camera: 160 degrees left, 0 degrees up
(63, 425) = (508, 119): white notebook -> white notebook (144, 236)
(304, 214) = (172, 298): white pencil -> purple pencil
== == ==
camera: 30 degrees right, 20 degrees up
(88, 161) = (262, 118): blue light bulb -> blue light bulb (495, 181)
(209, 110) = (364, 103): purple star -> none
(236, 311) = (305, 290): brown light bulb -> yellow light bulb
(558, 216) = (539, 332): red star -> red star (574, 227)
== == ==
What to produce:
All lines in the entries above that hold the word "light" need to be copied.

Answer:
(88, 161) = (262, 118): blue light bulb -> blue light bulb (495, 181)
(236, 311) = (305, 290): brown light bulb -> yellow light bulb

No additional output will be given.